- _The problem_:
A verbatim reprint of the records below is what this exercise asks for.

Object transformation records
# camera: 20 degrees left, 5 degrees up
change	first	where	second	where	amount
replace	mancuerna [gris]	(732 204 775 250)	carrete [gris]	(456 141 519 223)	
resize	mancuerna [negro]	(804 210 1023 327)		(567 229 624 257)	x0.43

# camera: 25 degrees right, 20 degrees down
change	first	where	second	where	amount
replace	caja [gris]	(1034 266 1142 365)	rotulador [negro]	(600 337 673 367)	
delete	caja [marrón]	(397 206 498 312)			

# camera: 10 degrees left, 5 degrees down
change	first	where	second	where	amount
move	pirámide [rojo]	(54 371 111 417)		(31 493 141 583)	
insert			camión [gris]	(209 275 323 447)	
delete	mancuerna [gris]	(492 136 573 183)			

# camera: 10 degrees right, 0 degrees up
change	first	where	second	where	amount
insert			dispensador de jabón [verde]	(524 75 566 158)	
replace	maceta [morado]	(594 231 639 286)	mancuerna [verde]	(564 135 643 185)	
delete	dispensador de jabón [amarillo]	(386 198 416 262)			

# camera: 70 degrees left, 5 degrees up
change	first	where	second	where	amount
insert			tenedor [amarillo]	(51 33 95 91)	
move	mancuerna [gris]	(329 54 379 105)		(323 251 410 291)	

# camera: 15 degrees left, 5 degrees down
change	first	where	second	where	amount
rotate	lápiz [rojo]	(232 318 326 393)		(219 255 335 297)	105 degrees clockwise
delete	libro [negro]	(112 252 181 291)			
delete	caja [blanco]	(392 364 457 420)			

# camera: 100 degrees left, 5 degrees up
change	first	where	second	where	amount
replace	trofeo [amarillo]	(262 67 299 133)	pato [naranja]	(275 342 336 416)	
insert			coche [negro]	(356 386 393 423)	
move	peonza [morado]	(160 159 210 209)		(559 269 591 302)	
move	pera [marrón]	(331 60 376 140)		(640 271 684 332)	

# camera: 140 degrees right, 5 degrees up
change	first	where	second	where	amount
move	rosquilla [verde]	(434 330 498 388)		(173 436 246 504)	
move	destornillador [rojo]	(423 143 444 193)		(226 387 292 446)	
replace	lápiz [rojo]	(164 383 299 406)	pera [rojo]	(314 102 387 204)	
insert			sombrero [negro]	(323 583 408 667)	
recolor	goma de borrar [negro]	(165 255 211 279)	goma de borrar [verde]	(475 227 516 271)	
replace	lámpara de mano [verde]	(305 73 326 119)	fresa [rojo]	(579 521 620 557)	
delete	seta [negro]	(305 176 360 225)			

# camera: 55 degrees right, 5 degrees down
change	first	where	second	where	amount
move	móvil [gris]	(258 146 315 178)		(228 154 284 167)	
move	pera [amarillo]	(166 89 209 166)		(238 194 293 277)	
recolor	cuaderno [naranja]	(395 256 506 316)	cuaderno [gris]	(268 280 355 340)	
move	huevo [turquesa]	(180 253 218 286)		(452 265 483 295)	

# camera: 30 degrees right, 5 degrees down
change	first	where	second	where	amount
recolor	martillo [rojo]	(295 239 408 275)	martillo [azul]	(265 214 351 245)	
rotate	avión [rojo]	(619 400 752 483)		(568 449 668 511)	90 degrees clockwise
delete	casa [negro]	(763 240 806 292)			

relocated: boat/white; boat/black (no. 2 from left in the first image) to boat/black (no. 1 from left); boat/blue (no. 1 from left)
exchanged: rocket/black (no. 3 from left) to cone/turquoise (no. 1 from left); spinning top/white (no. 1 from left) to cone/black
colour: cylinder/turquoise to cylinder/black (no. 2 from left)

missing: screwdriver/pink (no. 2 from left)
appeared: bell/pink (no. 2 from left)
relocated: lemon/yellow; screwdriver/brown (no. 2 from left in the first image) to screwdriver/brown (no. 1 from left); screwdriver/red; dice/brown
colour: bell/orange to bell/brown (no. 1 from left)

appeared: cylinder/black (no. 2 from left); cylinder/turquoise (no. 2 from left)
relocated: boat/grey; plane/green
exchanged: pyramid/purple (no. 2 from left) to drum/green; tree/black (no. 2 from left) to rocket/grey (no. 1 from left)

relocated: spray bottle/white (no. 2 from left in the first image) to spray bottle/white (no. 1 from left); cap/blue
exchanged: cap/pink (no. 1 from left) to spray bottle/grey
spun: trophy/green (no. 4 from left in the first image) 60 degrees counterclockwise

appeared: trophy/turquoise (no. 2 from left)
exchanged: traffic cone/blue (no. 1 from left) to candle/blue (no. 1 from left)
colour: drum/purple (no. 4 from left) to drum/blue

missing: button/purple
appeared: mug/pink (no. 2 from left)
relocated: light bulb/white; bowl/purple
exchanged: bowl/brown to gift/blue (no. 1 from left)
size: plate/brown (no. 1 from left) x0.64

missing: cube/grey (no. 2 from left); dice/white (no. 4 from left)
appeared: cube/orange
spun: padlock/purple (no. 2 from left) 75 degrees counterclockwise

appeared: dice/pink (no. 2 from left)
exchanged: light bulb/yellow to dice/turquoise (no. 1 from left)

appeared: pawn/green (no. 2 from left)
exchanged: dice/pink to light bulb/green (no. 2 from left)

- _Task result_:
# camera: 20 degrees left, 5 degrees up
change	first	where	second	where	amount
replace	mancuerna [gris]	(732 204 775 250)	carrete [gris]	(456 141 519 223)	
resize	mancuerna [negro]	(804 210 1023 327)		(567 229 624 257)	x0.43

# camera: 25 degrees right, 20 degrees down
change	first	where	second	where	amount
replace	caja [gris]	(1034 266 1142 365)	rotulador [negro]	(600 337 673 367)	
delete	caja [marrón]	(397 206 498 312)			

# camera: 10 degrees left, 5 degrees down
change	first	where	second	where	amount
move	pirámide [rojo]	(54 371 111 417)		(31 493 141 583)	
insert			camión [gris]	(209 275 323 447)	
delete	mancuerna [gris]	(492 136 573 183)			

# camera: 10 degrees right, 0 degrees up
change	first	where	second	where	amount
insert			dispensador de jabón [verde]	(524 75 566 158)	
replace	maceta [morado]	(594 231 639 286)	mancuerna [verde]	(564 135 643 185)	
delete	dispensador de jabón [amarillo]	(386 198 416 262)			

# camera: 70 degrees left, 5 degrees up
change	first	where	second	where	amount
insert			tenedor [amarillo]	(51 33 95 91)	
move	mancuerna [gris]	(329 54 379 105)		(323 251 410 291)	

# camera: 15 degrees left, 5 degrees down
change	first	where	second	where	amount
rotate	lápiz [rojo]	(232 318 326 393)		(219 255 335 297)	105 degrees clockwise
delete	libro [negro]	(112 252 181 291)			
delete	caja [blanco]	(392 364 457 420)			

# camera: 100 degrees left, 5 degrees up
change	first	where	second	where	amount
replace	trofeo [amarillo]	(262 67 299 133)	pato [naranja]	(275 342 336 416)	
insert			coche [negro]	(356 386 393 423)	
move	peonza [morado]	(160 159 210 209)		(559 269 591 302)	
move	pera [marrón]	(331 60 376 140)		(640 271 684 332)	

# camera: 140 degrees right, 5 degrees up
change	first	where	second	where	amount
move	rosquilla [verde]	(434 330 498 388)		(173 436 246 504)	
move	destornillador [rojo]	(423 143 444 193)		(226 387 292 446)	
replace	lápiz [rojo]	(164 383 299 406)	pera [rojo]	(314 102 387 204)	
insert			sombrero [negro]	(323 583 408 667)	
recolor	goma de borrar [negro]	(165 255 211 279)	goma de borrar [verde]	(475 227 516 271)	
replace	lámpara de mano [verde]	(305 73 326 119)	fresa [rojo]	(579 521 620 557)	
delete	seta [negro]	(305 176 360 225)			

# camera: 55 degrees right, 5 degrees down
change	first	where	second	where	amount
move	móvil [gris]	(258 146 315 178)		(228 154 284 167)	
move	pera [amarillo]	(166 89 209 166)		(238 194 293 277)	
recolor	cuaderno [naranja]	(395 256 506 316)	cuaderno [gris]	(268 280 355 340)	
move	huevo [turquesa]	(180 253 218 286)		(452 265 483 295)	

# camera: 30 degrees right, 5 degrees down
change	first	where	second	where	amount
recolor	martillo [rojo]	(295 239 408 275)	martillo [azul]	(265 214 351 245)	
rotate	avión [rojo]	(619 400 752 483)		(568 449 668 511)	90 degrees clockwise
delete	casa [negro]	(763 240 806 292)			

relocated: boat/white; boat/black (no. 2 from left in the first image) to boat/black (no. 1 from left); boat/blue (no. 1 from left)
exchanged: rocket/black (no. 3 from left) to cone/turquoise (no. 1 from left); spinning top/white (no. 1 from left) to cone/black
colour: cylinder/turquoise to cylinder/black (no. 2 from left)

missing: screwdriver/pink (no. 2 from left)
appeared: bell/pink (no. 2 from left)
relocated: lemon/yellow; screwdriver/brown (no. 2 from left in the first image) to screwdriver/brown (no. 1 from left); screwdriver/red; dice/brown
colour: bell/orange to bell/brown (no. 1 from left)

appeared: cylinder/black (no. 2 from left); cylinder/turquoise (no. 2 from left)
relocated: boat/grey; plane/green
exchanged: pyramid/purple (no. 2 from left) to drum/green; tree/black (no. 2 from left) to rocket/grey (no. 1 from left)

relocated: spray bottle/white (no. 2 from left in the first image) to spray bottle/white (no. 1 from left); cap/blue
exchanged: cap/pink (no. 1 from left) to spray bottle/grey
spun: trophy/green (no. 4 from left in the first image) 60 degrees counterclockwise

appeared: trophy/turquoise (no. 2 from left)
exchanged: traffic cone/blue (no. 1 from left) to candle/blue (no. 1 from left)
colour: drum/purple (no. 4 from left) to drum/blue

missing: button/purple
appeared: mug/pink (no. 2 from left)
relocated: light bulb/white; bowl/purple
exchanged: bowl/brown to gift/blue (no. 1 from left)
size: plate/brown (no. 1 from left) x0.64

missing: cube/grey (no. 2 from left); dice/white (no. 4 from left)
appeared: cube/orange
spun: padlock/purple (no. 2 from left) 75 degrees counterclockwise

appeared: dice/pink (no. 2 from left)
exchanged: light bulb/yellow to dice/turquoise (no. 1 from left)

appeared: pawn/green (no. 2 from left)
exchanged: dice/pink to light bulb/green (no. 2 from left)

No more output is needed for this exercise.